→ **What is being asked**:
Since the copy must hold text only, transcribe the data below exactly and omit the images.

→ **Material provided**:
##########
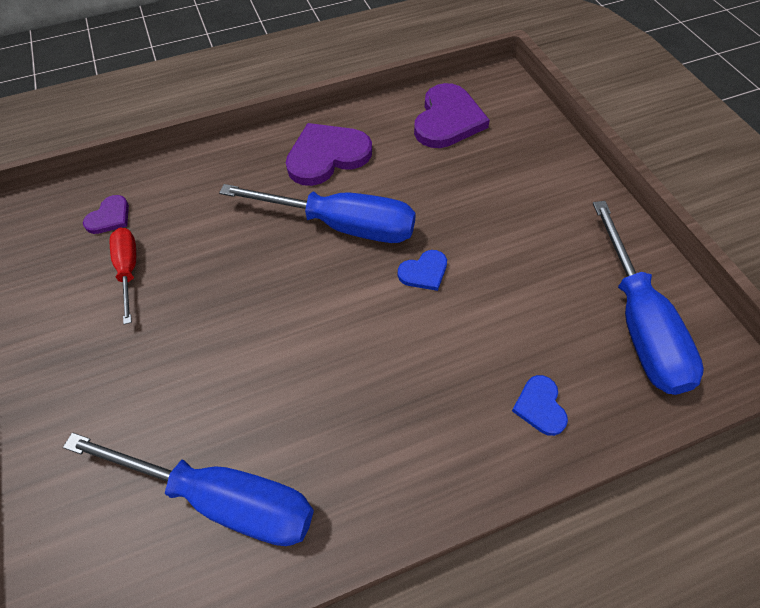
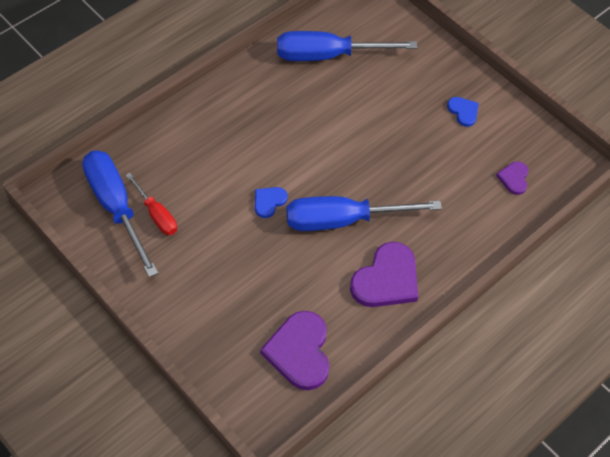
camera: 155 degrees right, 0 degrees up
(128, 270) = (468, 147): red screwdriver -> red screwdriver (156, 214)
(540, 406) = (172, 140): blue heart -> blue heart (463, 112)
##########
→ **Response below**:
camera: 155 degrees right, 0 degrees up
(128, 270) = (468, 147): red screwdriver -> red screwdriver (156, 214)
(540, 406) = (172, 140): blue heart -> blue heart (463, 112)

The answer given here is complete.